━━━ Data excerpts ━━━

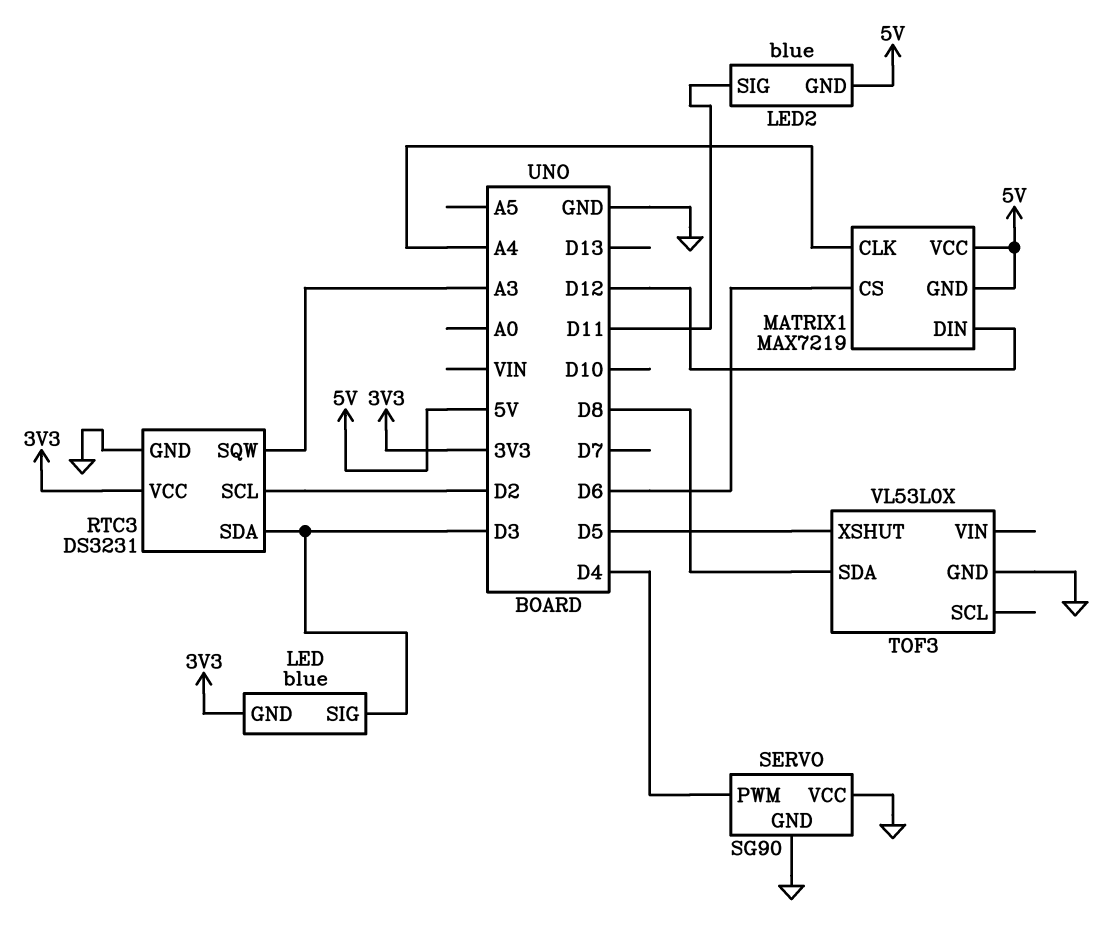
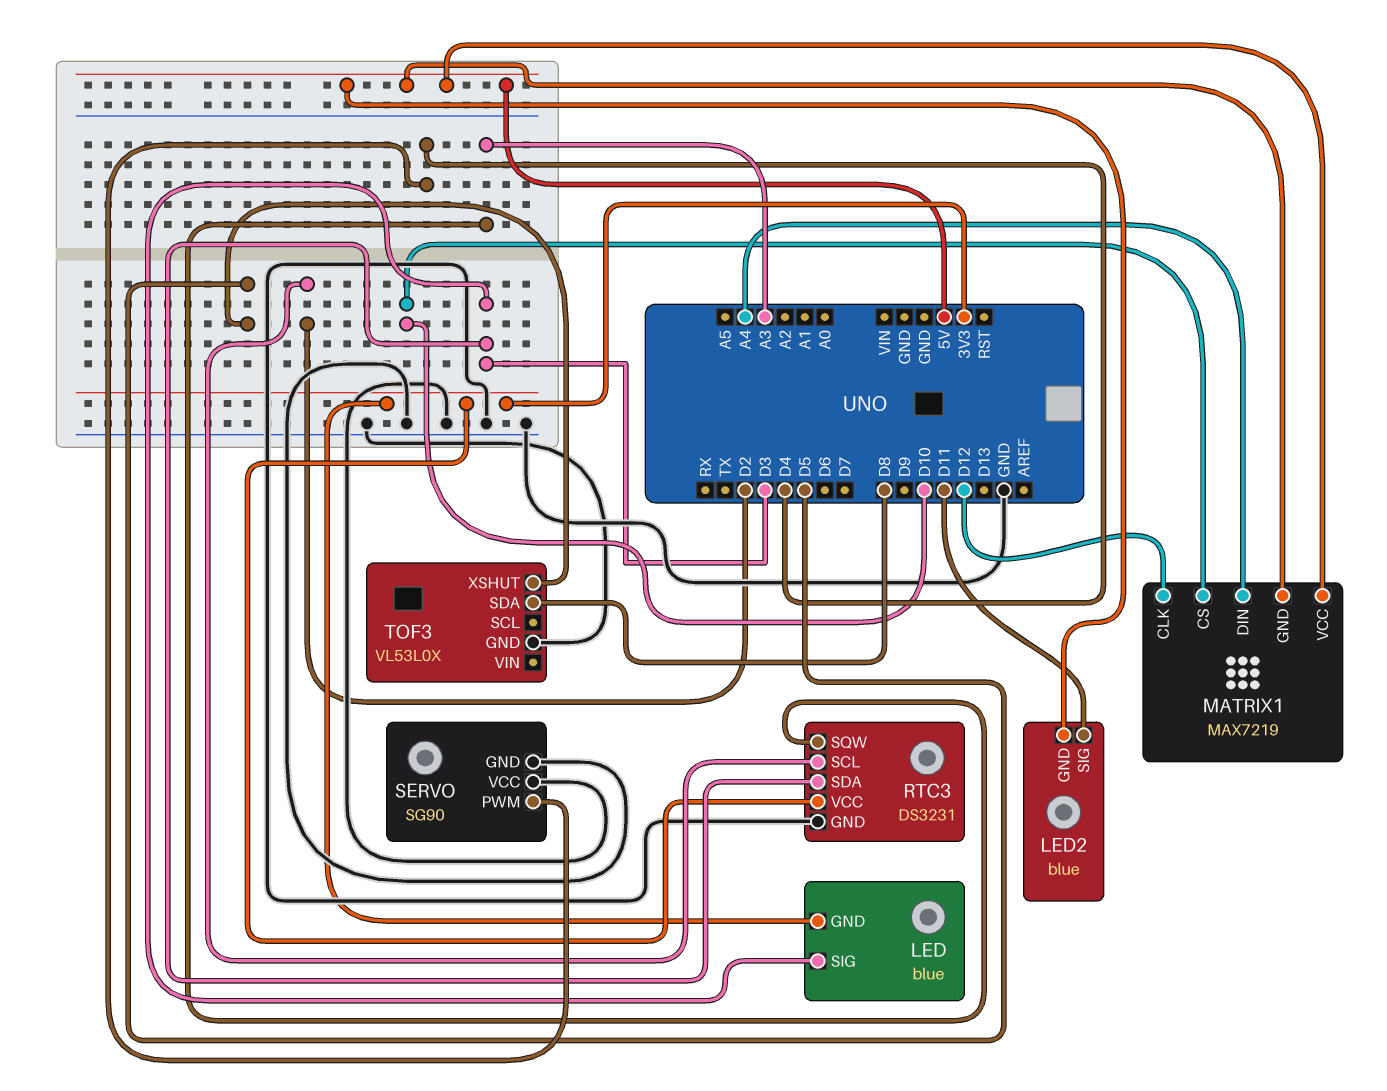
MATRIX1 pin CLK: A4 -> D12
MATRIX1 pin CS: D6 -> D10
MATRIX1 pin DIN: D12 -> A4

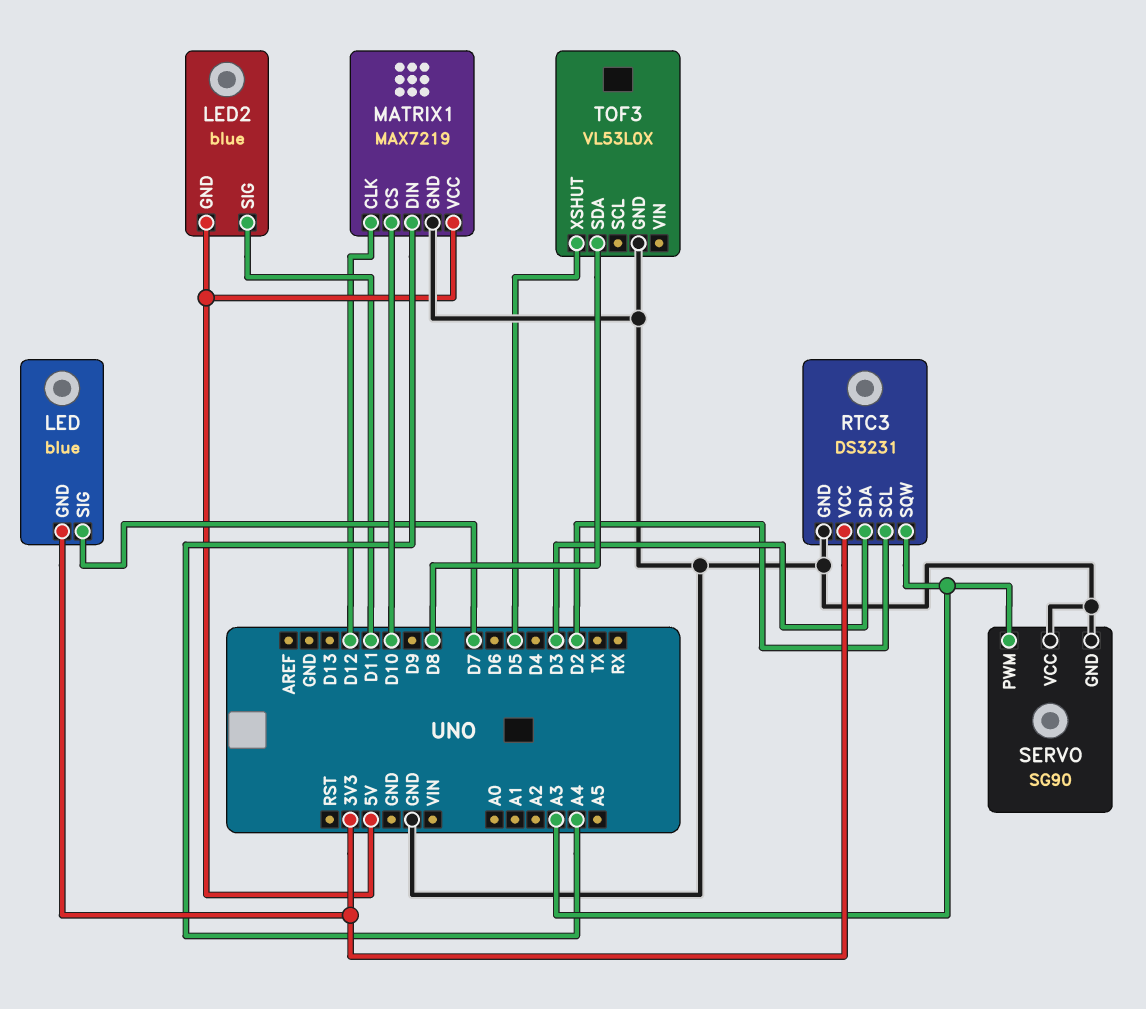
LED pin SIG: D3 -> D7
MATRIX1 pin GND: 5V -> GND
SERVO pin PWM: D4 -> A3

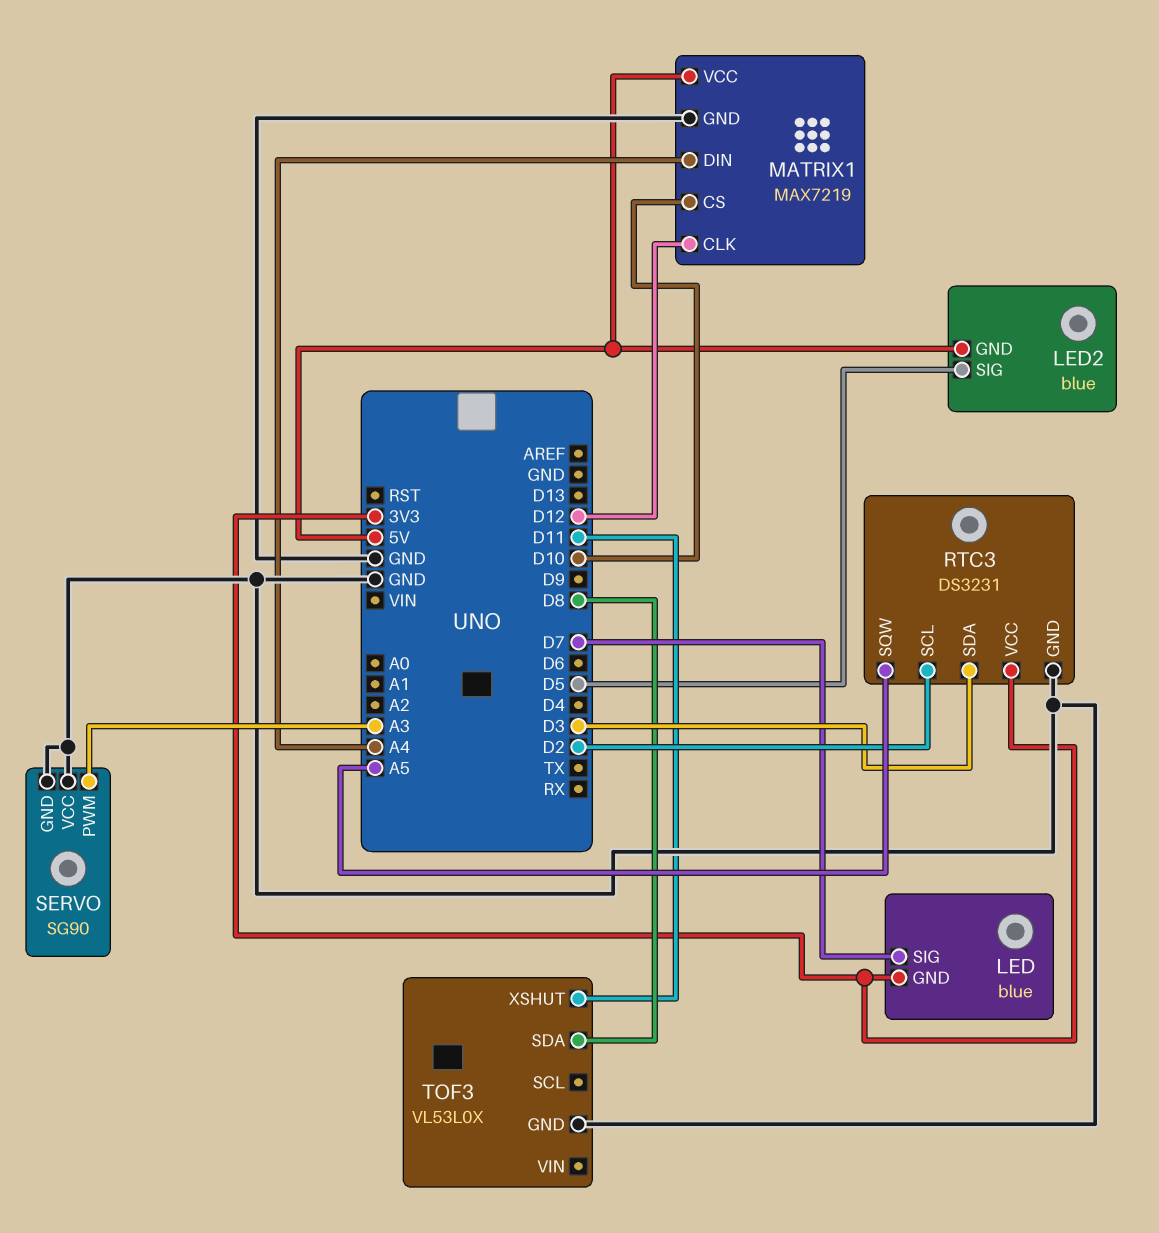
LED2 pin SIG: D11 -> D5
RTC3 pin SQW: A3 -> A5
TOF3 pin XSHUT: D5 -> D11

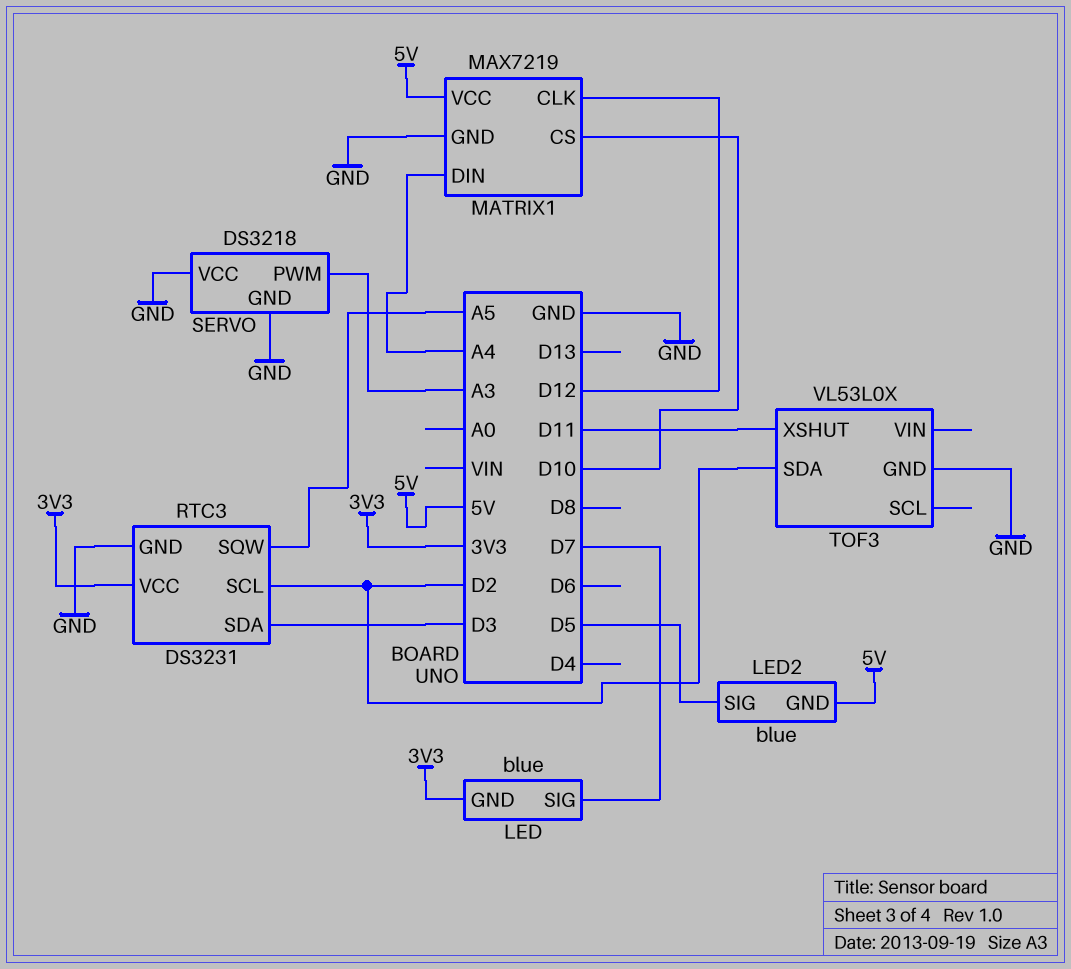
SERVO: SG90 -> DS3218
TOF3 pin SDA: D8 -> D2

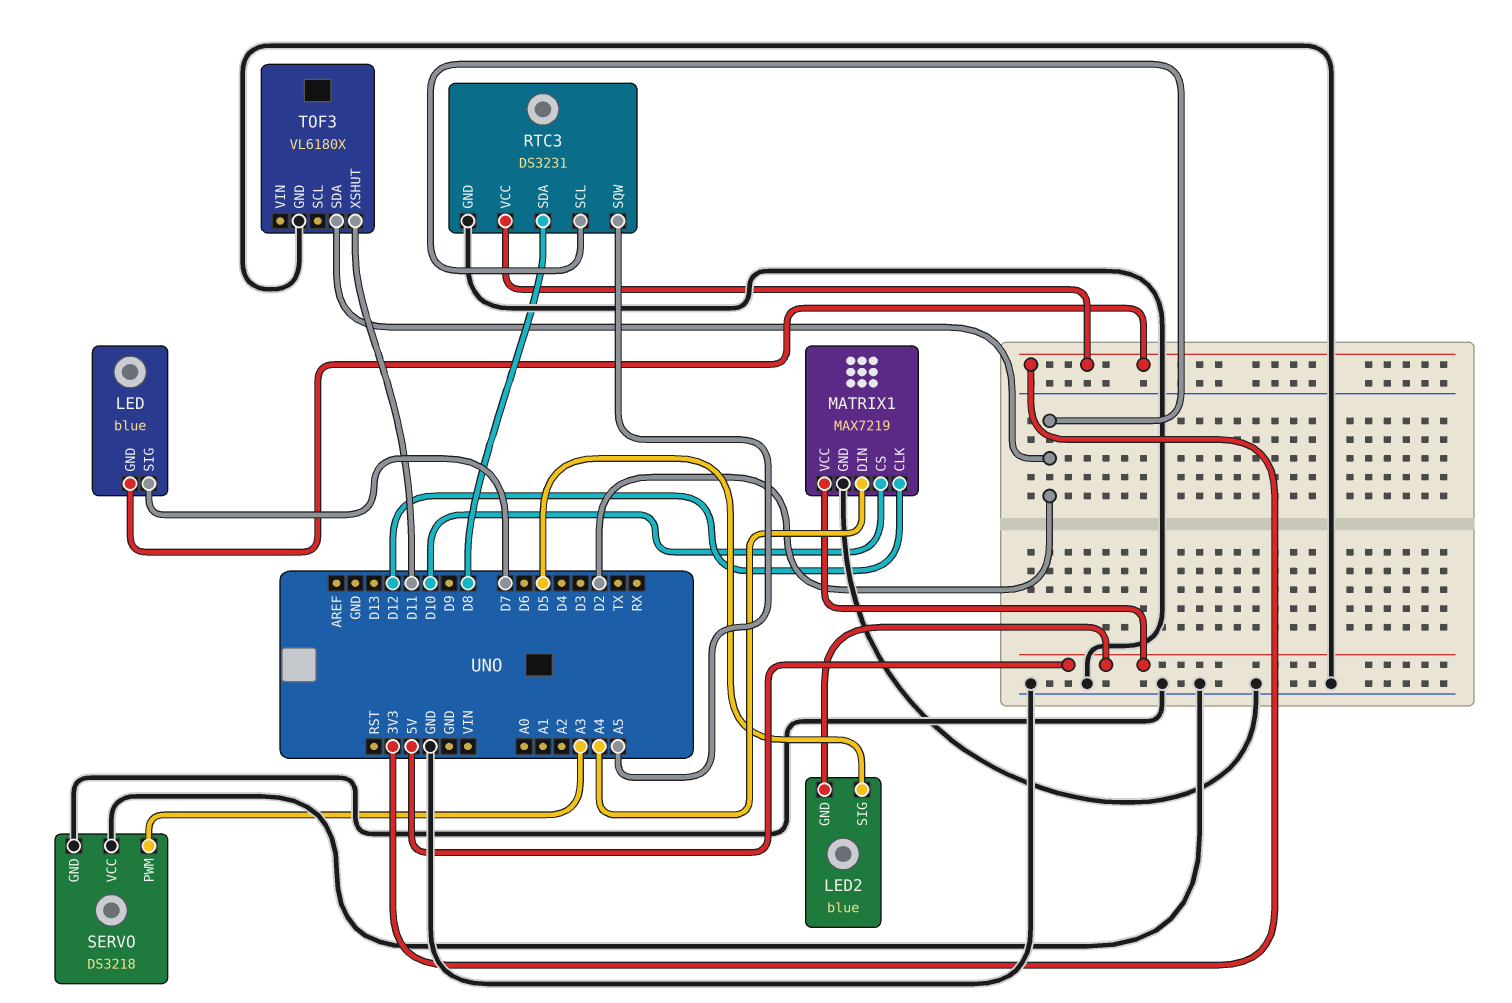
RTC3 pin SDA: D3 -> D8
TOF3: VL53L0X -> VL6180X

━━━

● **What to produce**:
Where in the records above does the word "SERVO" appear? Copy each line that holds it.

● **Finished task**:
SERVO pin PWM: D4 -> A3
SERVO: SG90 -> DS3218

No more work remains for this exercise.